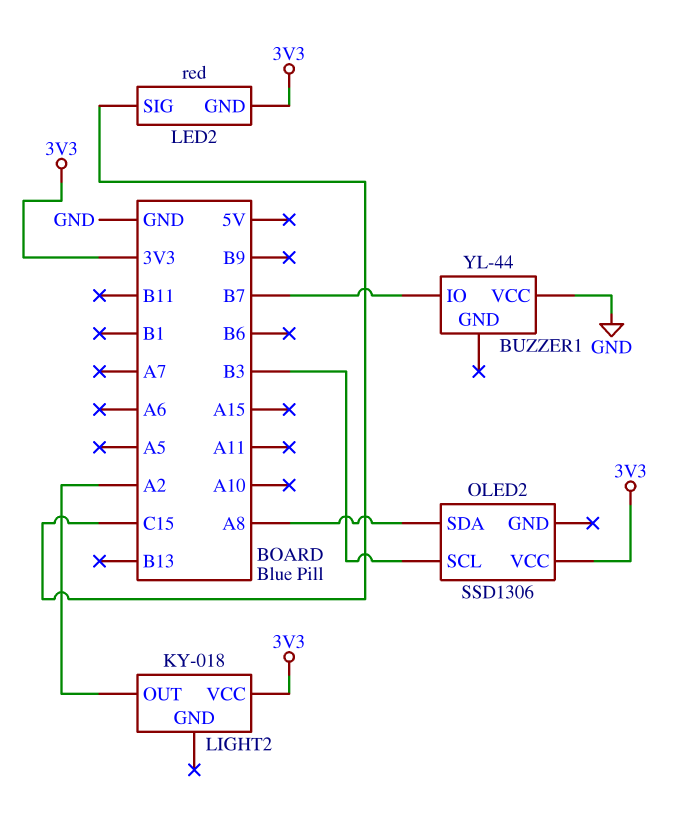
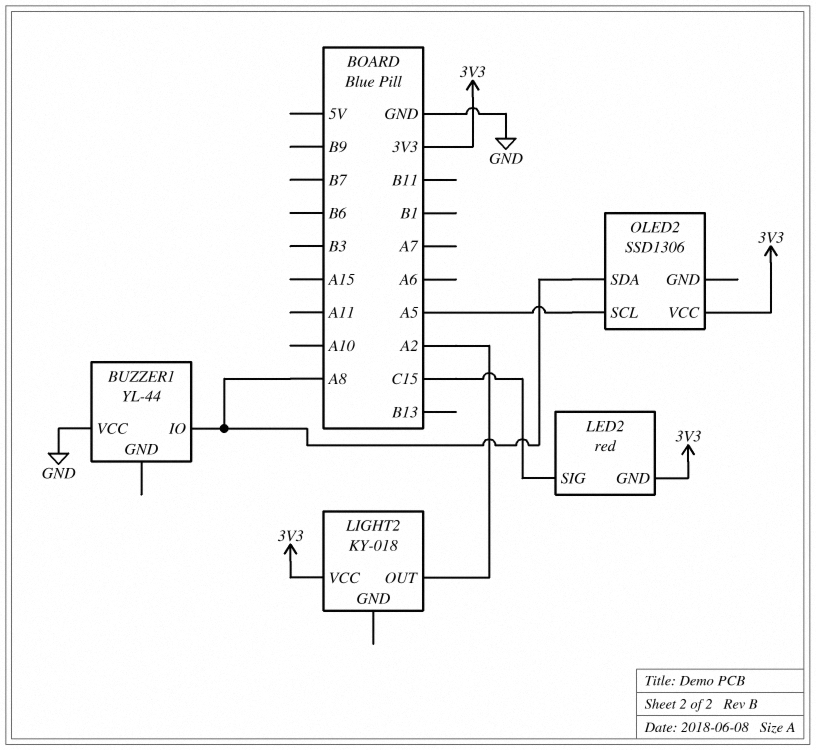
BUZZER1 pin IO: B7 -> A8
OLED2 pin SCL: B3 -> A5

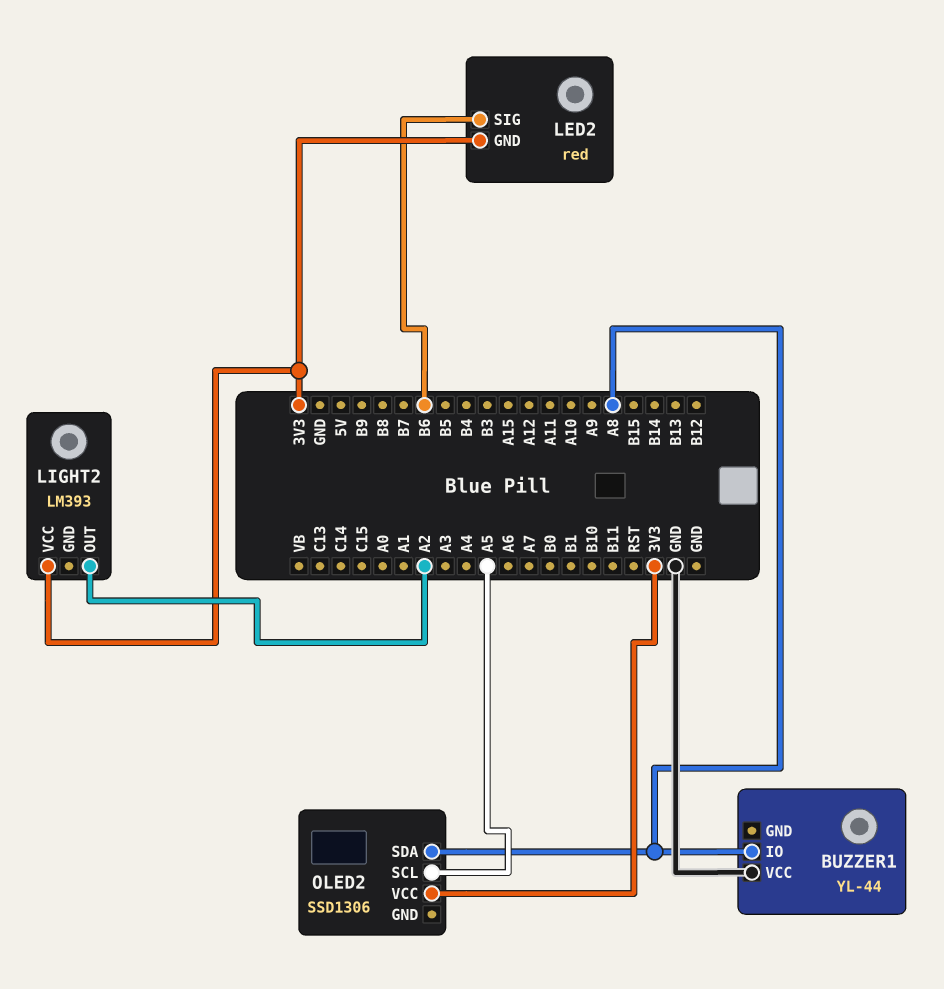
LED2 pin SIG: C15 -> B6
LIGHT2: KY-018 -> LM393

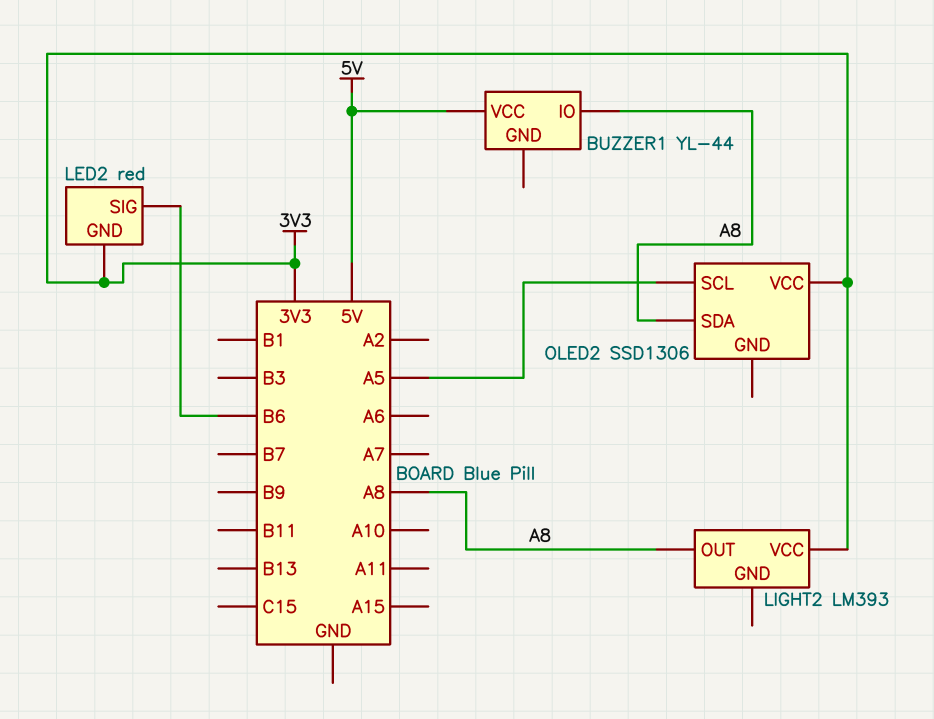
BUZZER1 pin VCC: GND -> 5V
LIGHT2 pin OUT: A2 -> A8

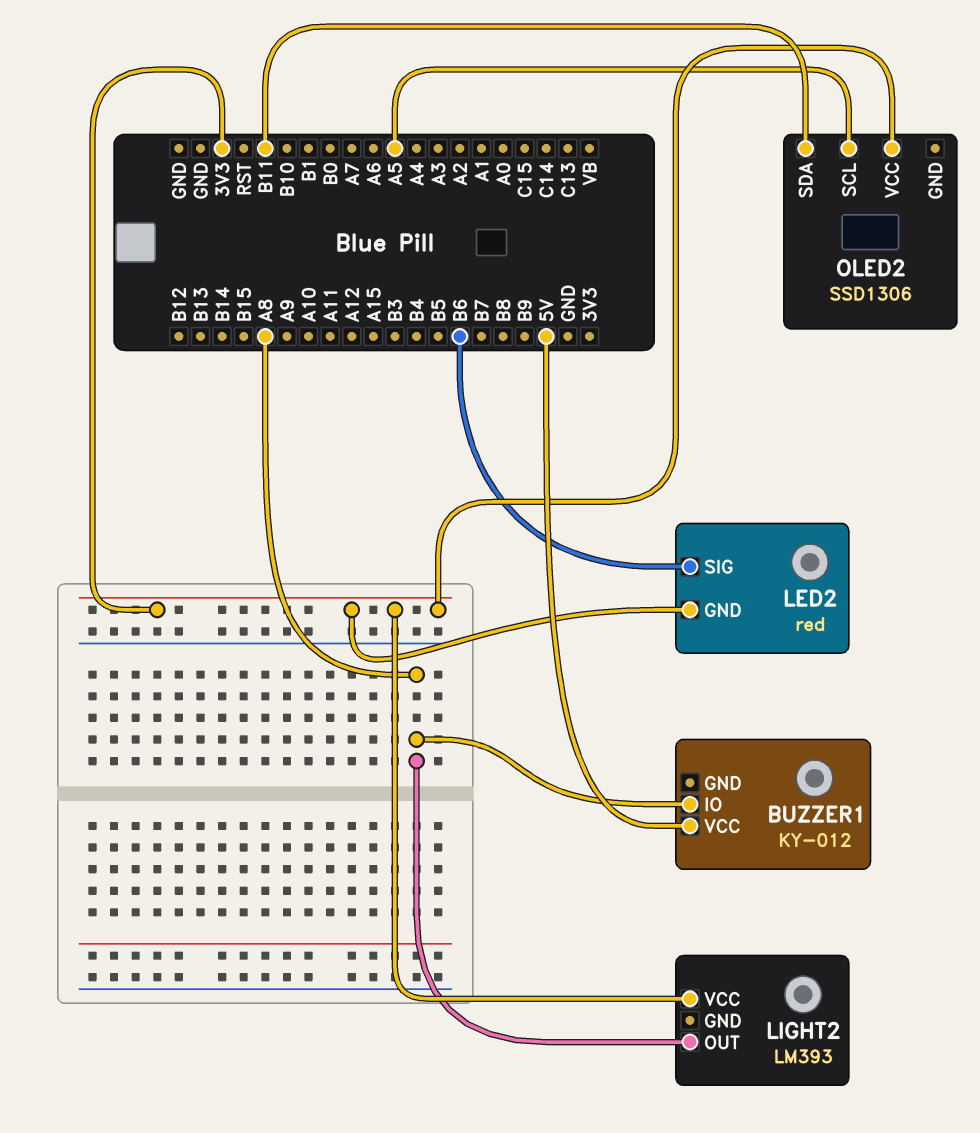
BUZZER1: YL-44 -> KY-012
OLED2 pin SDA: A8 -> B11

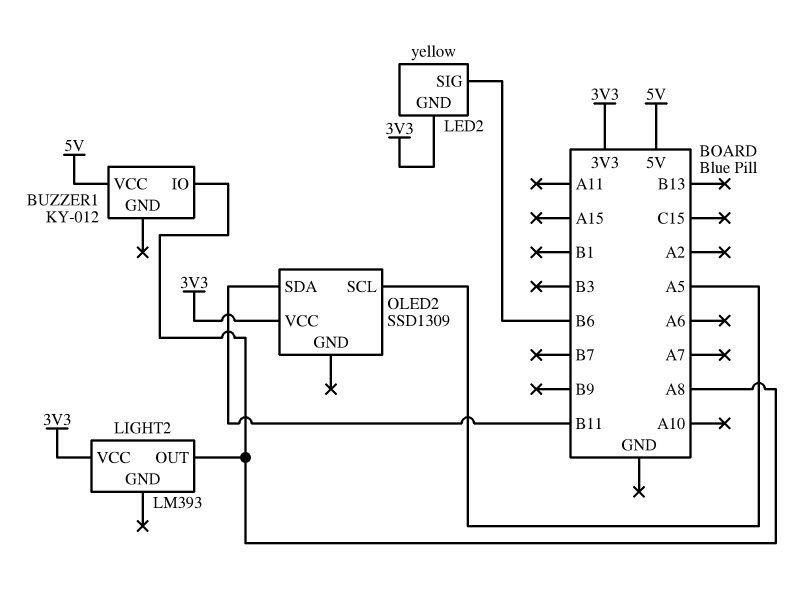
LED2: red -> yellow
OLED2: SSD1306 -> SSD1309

.....

◆ **What the exercise asks**:
Output every record above word for word, omitting any pictures they contain.

◆ **Written answer**:
BUZZER1 pin IO: B7 -> A8
OLED2 pin SCL: B3 -> A5

LED2 pin SIG: C15 -> B6
LIGHT2: KY-018 -> LM393

BUZZER1 pin VCC: GND -> 5V
LIGHT2 pin OUT: A2 -> A8

BUZZER1: YL-44 -> KY-012
OLED2 pin SDA: A8 -> B11

LED2: red -> yellow
OLED2: SSD1306 -> SSD1309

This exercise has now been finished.